**SUPPLIED MATERIAL:**
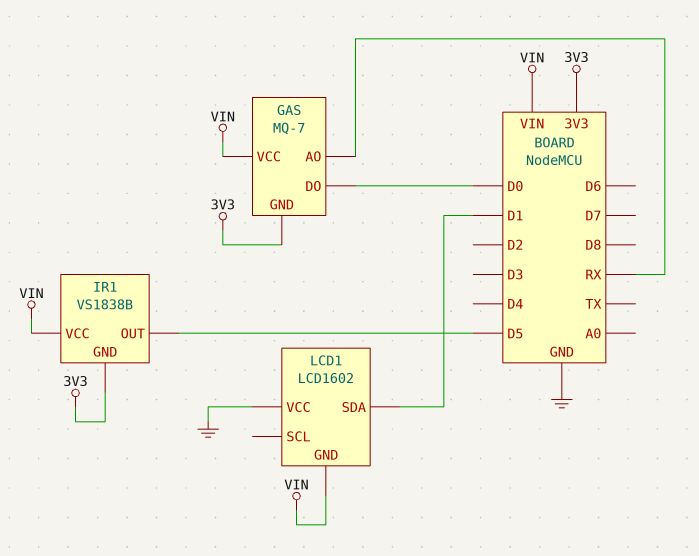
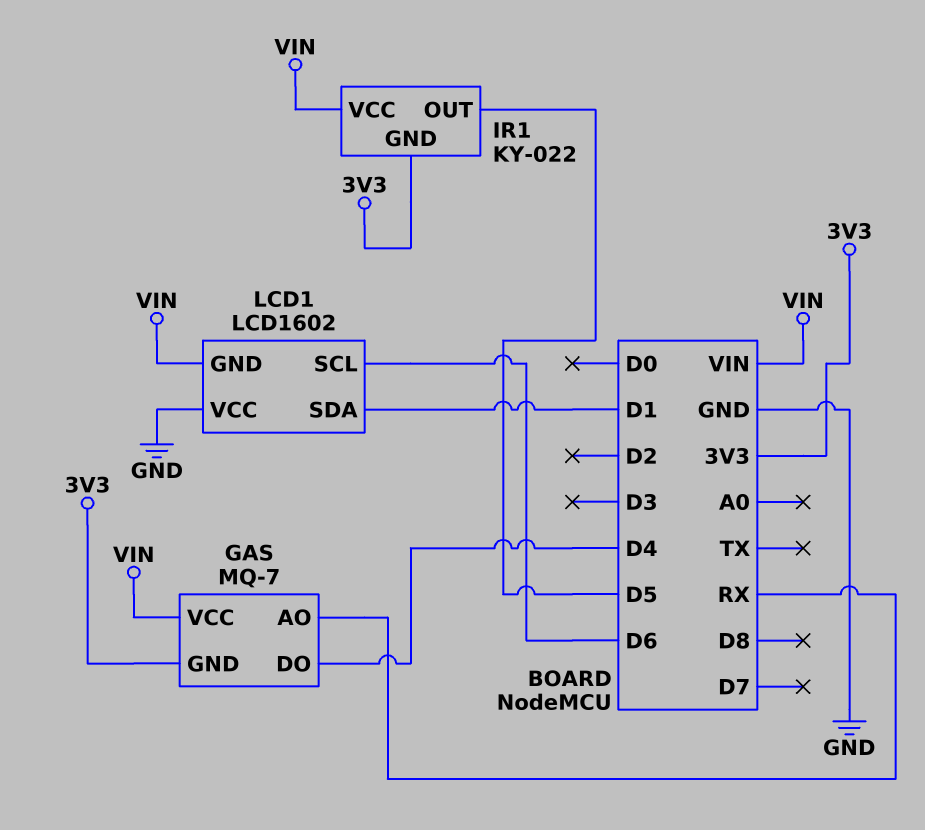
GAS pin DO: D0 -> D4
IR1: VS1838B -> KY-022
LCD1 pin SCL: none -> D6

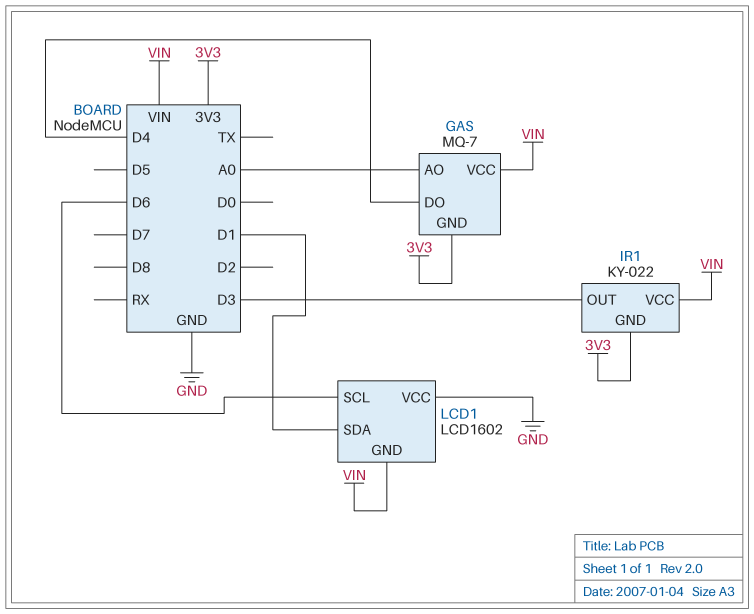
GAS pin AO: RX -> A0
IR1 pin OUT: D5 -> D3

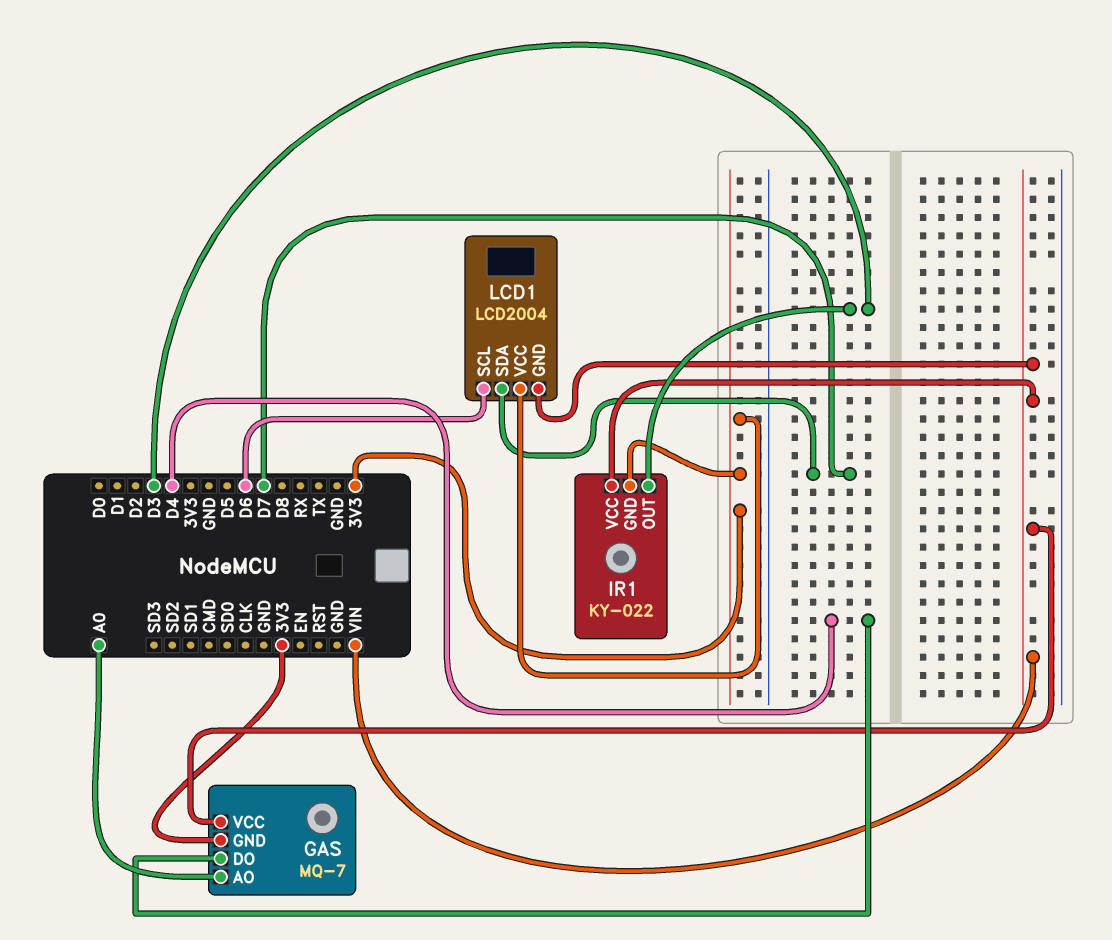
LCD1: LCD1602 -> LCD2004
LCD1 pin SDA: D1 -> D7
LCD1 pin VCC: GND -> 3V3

**GOAL OF THE EXERCISE:** The data above are to be repeated word for word, with any pictures left out.

**SOLUTION TO THIS PROBLEM:**
GAS pin DO: D0 -> D4
IR1: VS1838B -> KY-022
LCD1 pin SCL: none -> D6

GAS pin AO: RX -> A0
IR1 pin OUT: D5 -> D3

LCD1: LCD1602 -> LCD2004
LCD1 pin SDA: D1 -> D7
LCD1 pin VCC: GND -> 3V3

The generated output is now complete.